#### TASK STATEMENT
Leave out the images and return all the data word for word.

#### DATA RECORDS
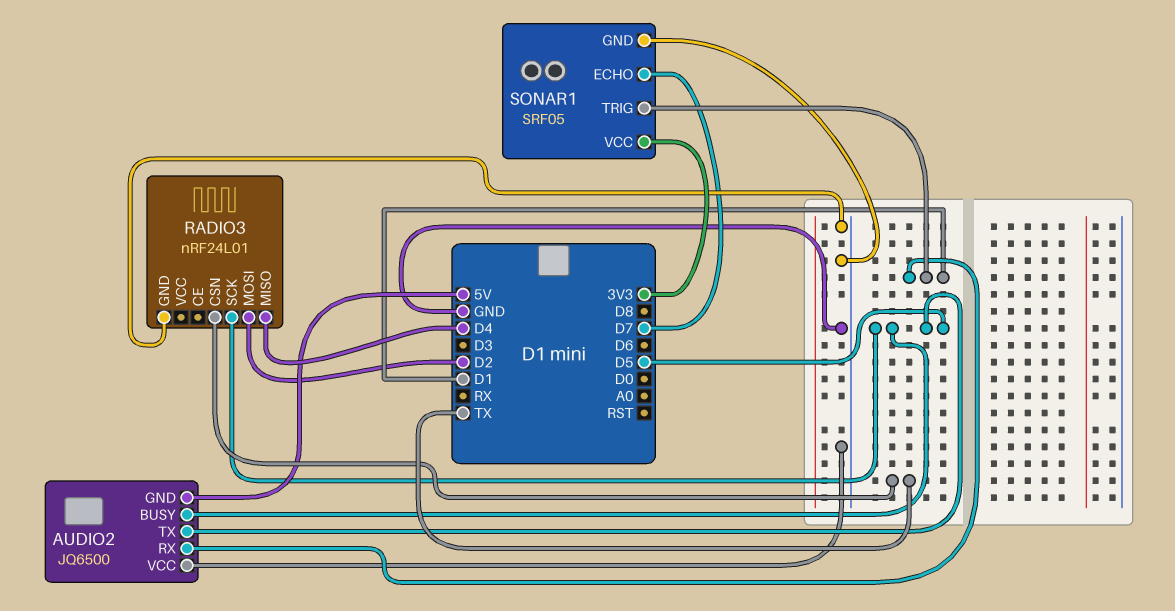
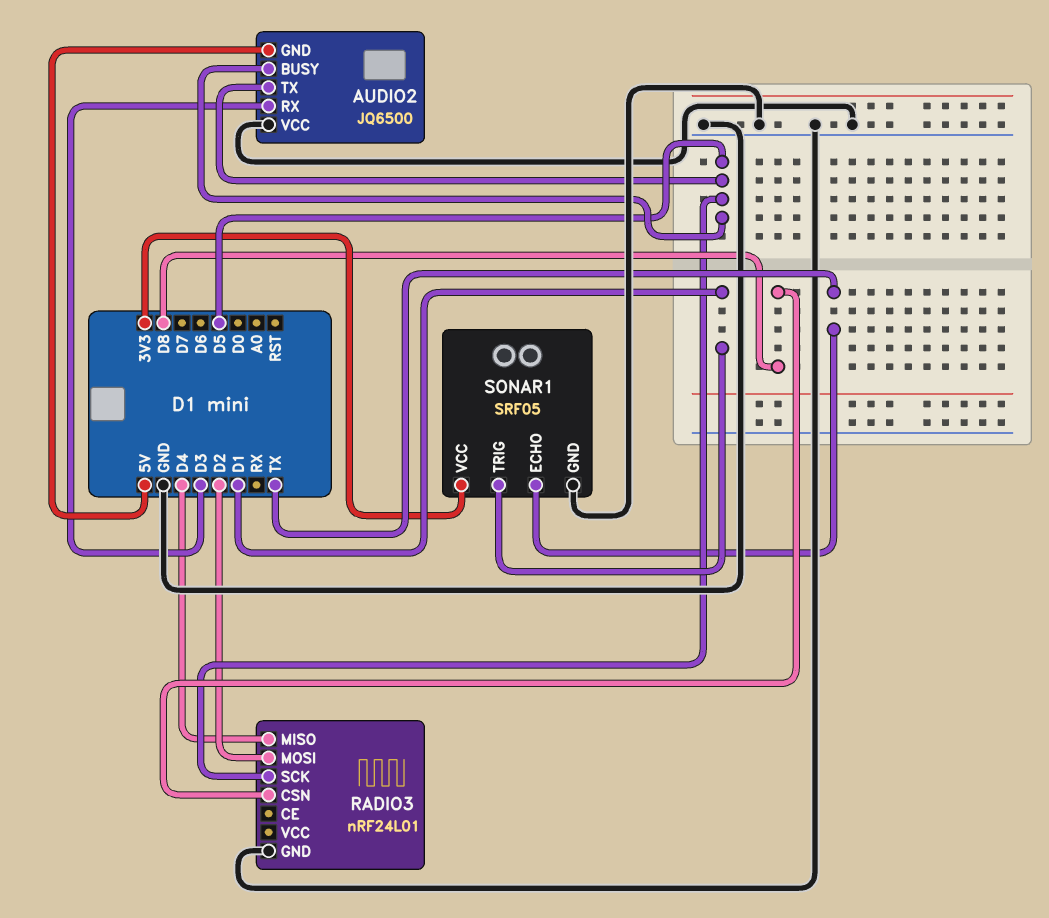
AUDIO2 pin RX: D1 -> D3
RADIO3 pin CSN: TX -> D8
SONAR1 pin ECHO: D7 -> TX

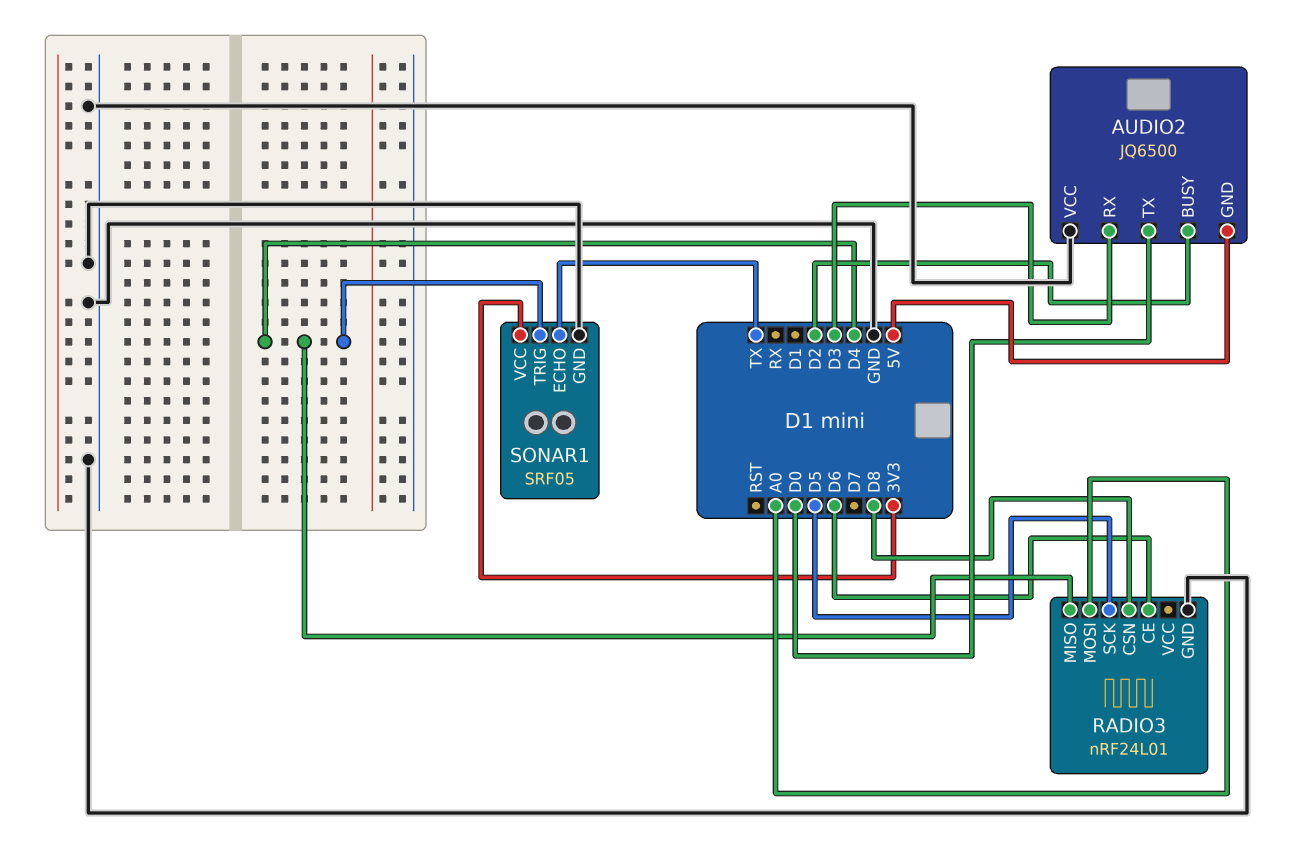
AUDIO2 pin BUSY: D5 -> D2
AUDIO2 pin TX: D5 -> D0
RADIO3 pin CE: none -> D6
RADIO3 pin MOSI: D2 -> A0
SONAR1 pin TRIG: D1 -> D4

#### RESPONSE TO THE TASK
AUDIO2 pin RX: D1 -> D3
RADIO3 pin CSN: TX -> D8
SONAR1 pin ECHO: D7 -> TX

AUDIO2 pin BUSY: D5 -> D2
AUDIO2 pin TX: D5 -> D0
RADIO3 pin CE: none -> D6
RADIO3 pin MOSI: D2 -> A0
SONAR1 pin TRIG: D1 -> D4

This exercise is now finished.